> **Work task**
Once the line containing "C3: 1.5nF (GND, VSW2) -> 1.5nF (3V3, GND)" appears, output it and each remaining line of the records below exactly, with no pictures and nothing more.

Detected change data
╔══

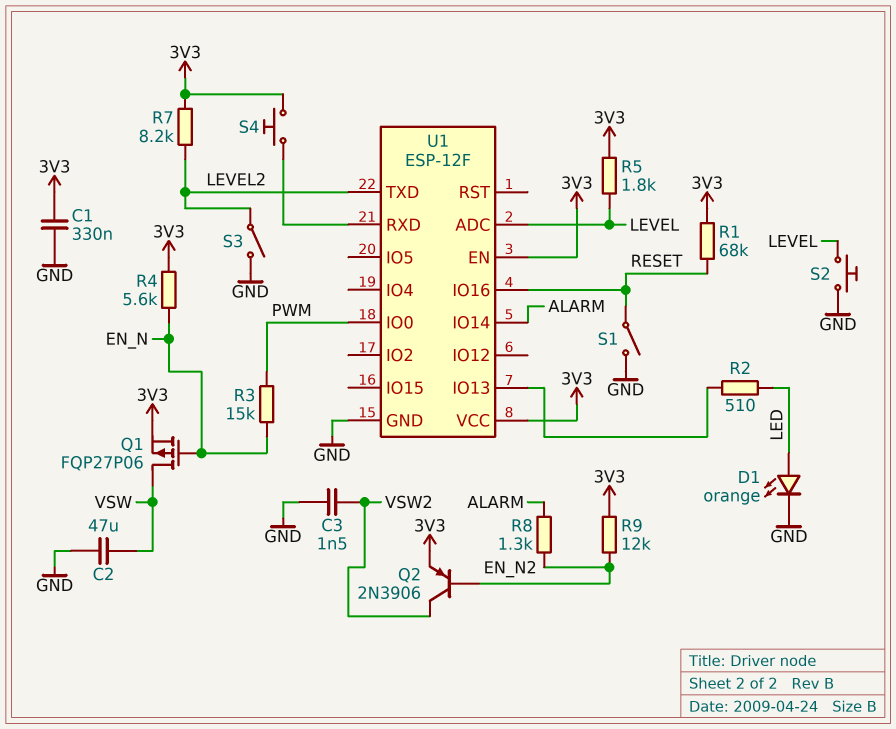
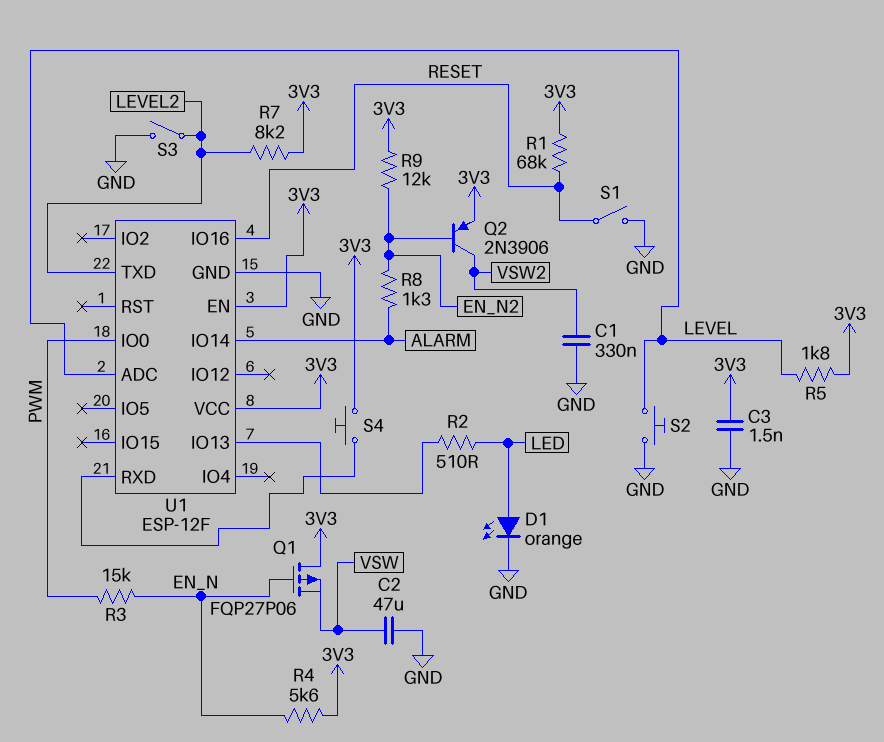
C1: 330nF (3V3, GND) -> 330nF (GND, VSW2)
C3: 1.5nF (GND, VSW2) -> 1.5nF (3V3, GND)
Q1: PMOS FQP27P06 (G EN_N, D VSW, S 3V3) -> PMOS FQP27P06 (G EN_N, D 3V3, S VSW)

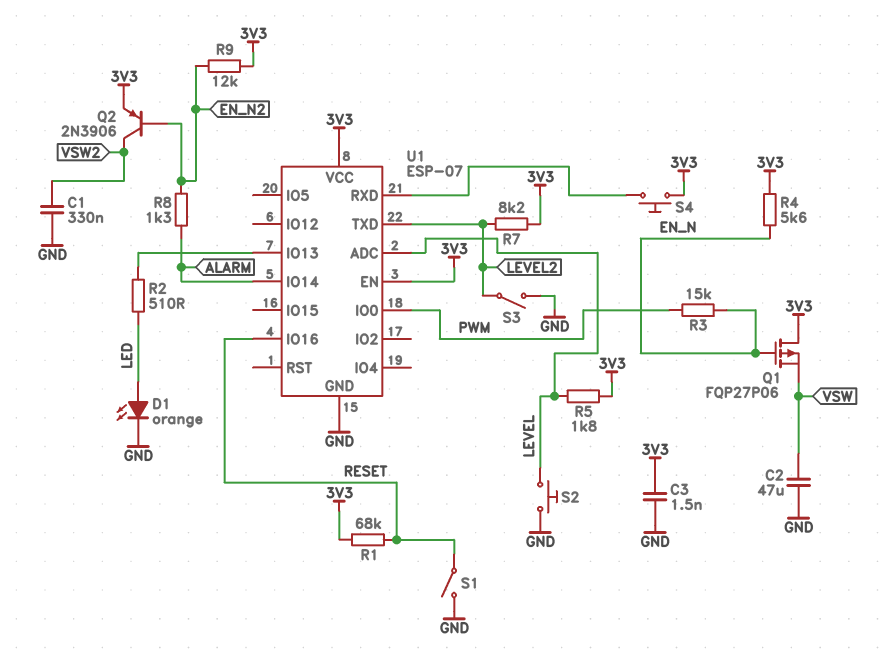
U1: ESP-12F -> ESP-07

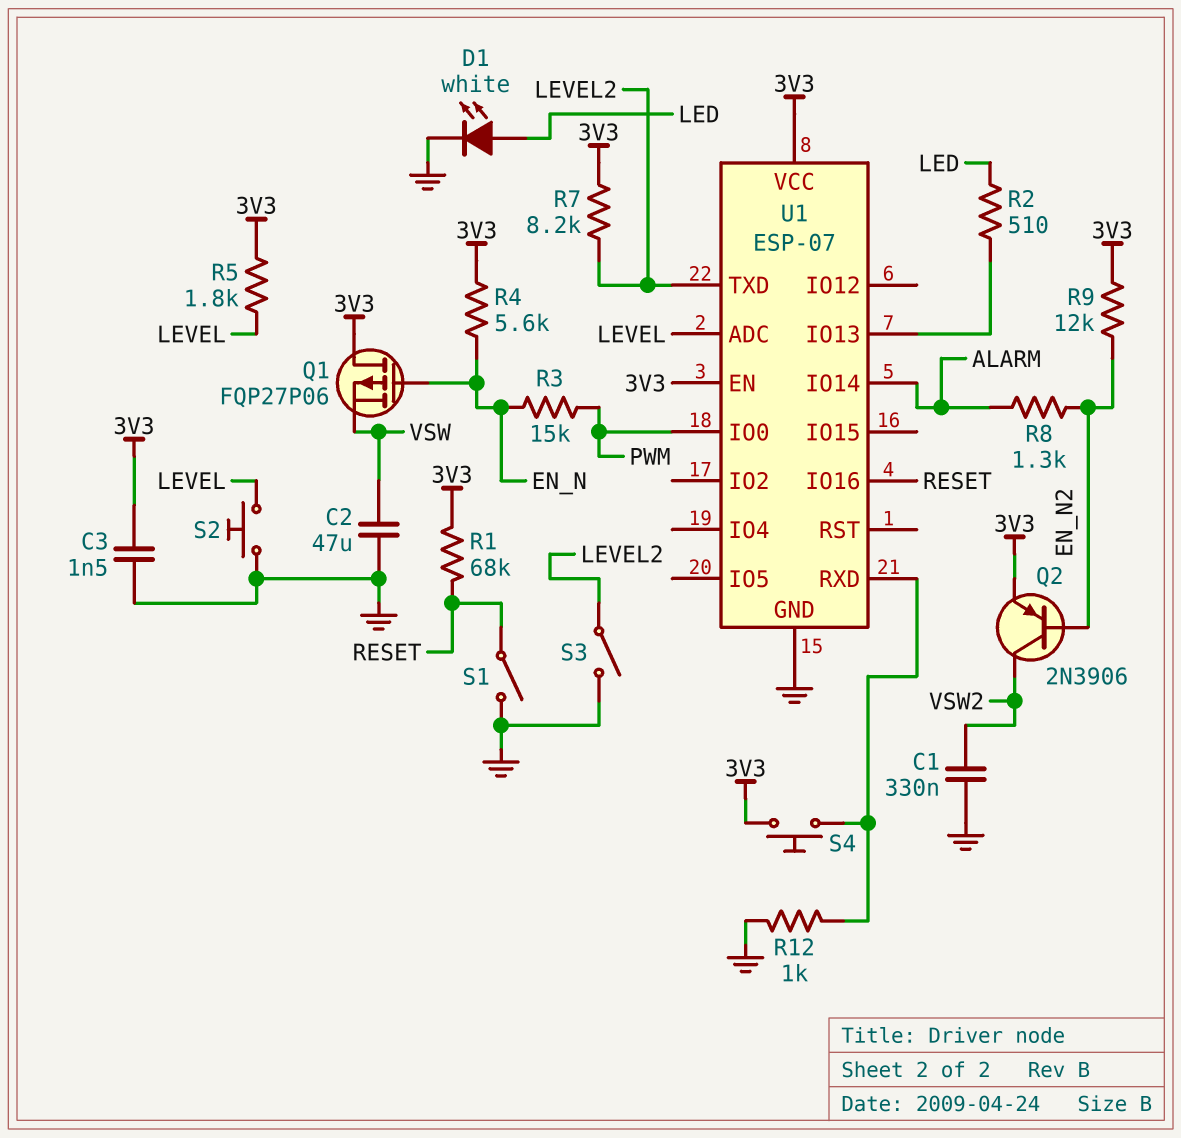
D1: LED orange (A LED, K GND) -> LED white (A LED, K GND)
R12: none -> 1k (GND, U1/RXD)

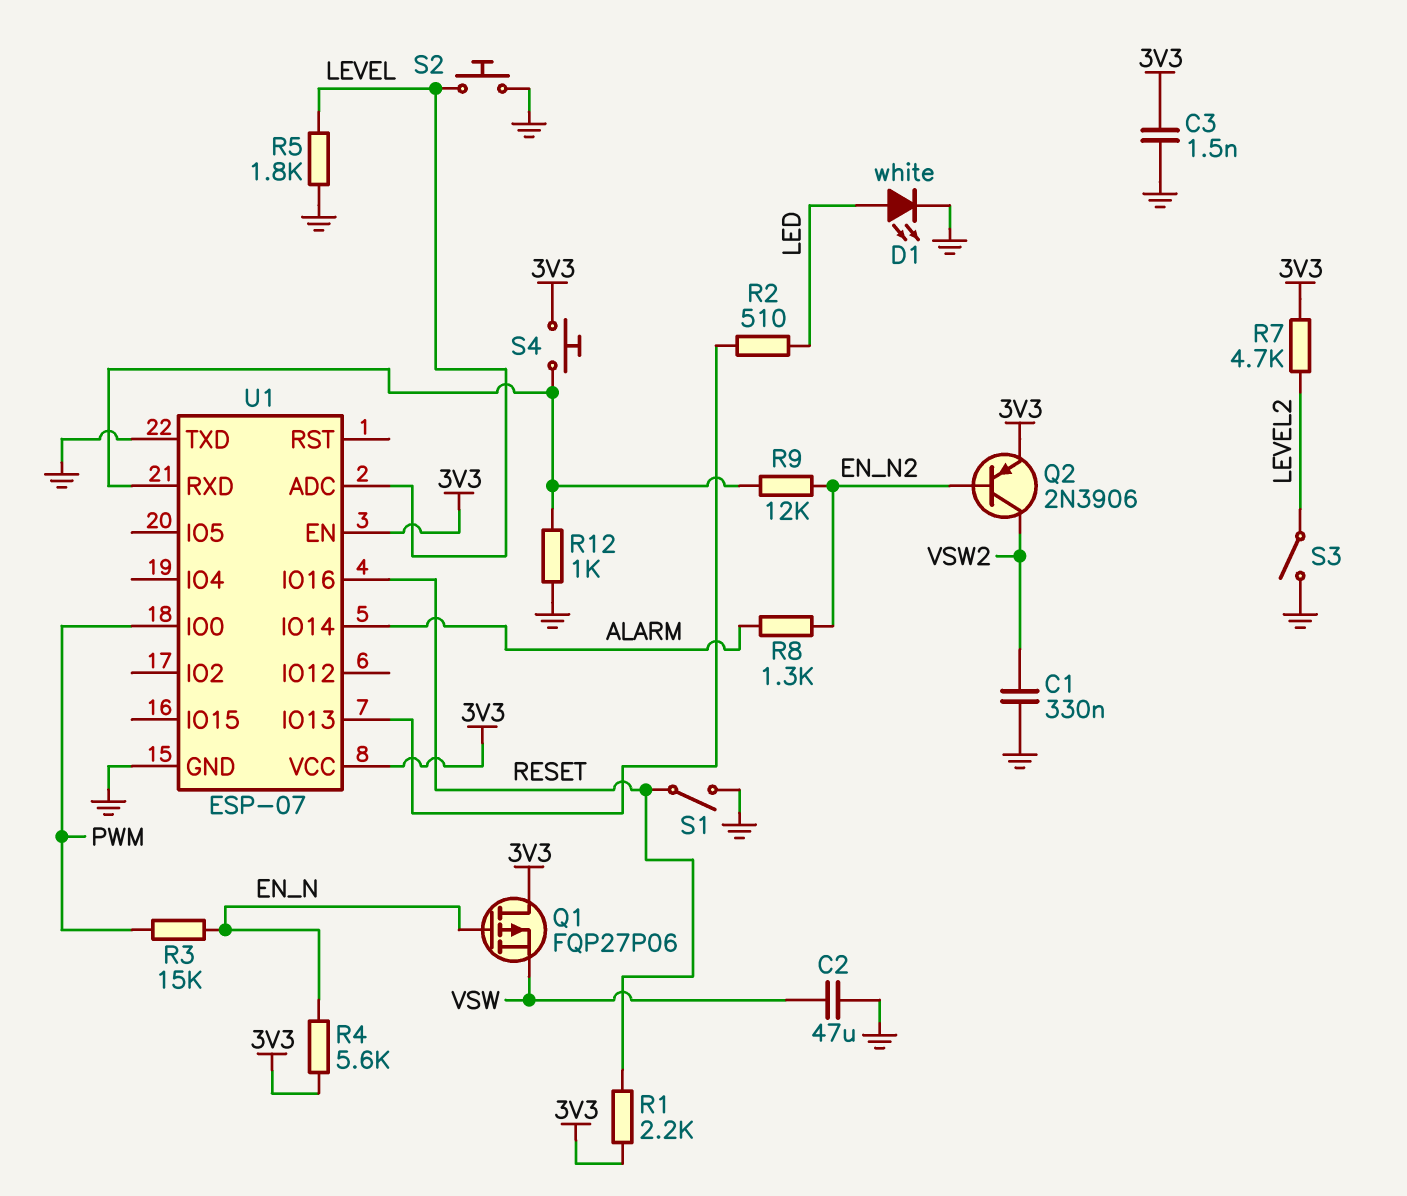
R1: 68k (3V3, RESET) -> 2.2k (3V3, RESET)
R5: 1.8k (3V3, LEVEL) -> 1.8k (GND, LEVEL)
R7: 8.2k (3V3, LEVEL2) -> 4.7k (3V3, LEVEL2)
R9: 12k (3V3, EN_N2) -> 12k (EN_N2, U1/RXD)
U1 pin TXD: LEVEL2 -> GND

╚══

> **Task result**
C3: 1.5nF (GND, VSW2) -> 1.5nF (3V3, GND)
Q1: PMOS FQP27P06 (G EN_N, D VSW, S 3V3) -> PMOS FQP27P06 (G EN_N, D 3V3, S VSW)

U1: ESP-12F -> ESP-07

D1: LED orange (A LED, K GND) -> LED white (A LED, K GND)
R12: none -> 1k (GND, U1/RXD)

R1: 68k (3V3, RESET) -> 2.2k (3V3, RESET)
R5: 1.8k (3V3, LEVEL) -> 1.8k (GND, LEVEL)
R7: 8.2k (3V3, LEVEL2) -> 4.7k (3V3, LEVEL2)
R9: 12k (3V3, EN_N2) -> 12k (EN_N2, U1/RXD)
U1 pin TXD: LEVEL2 -> GND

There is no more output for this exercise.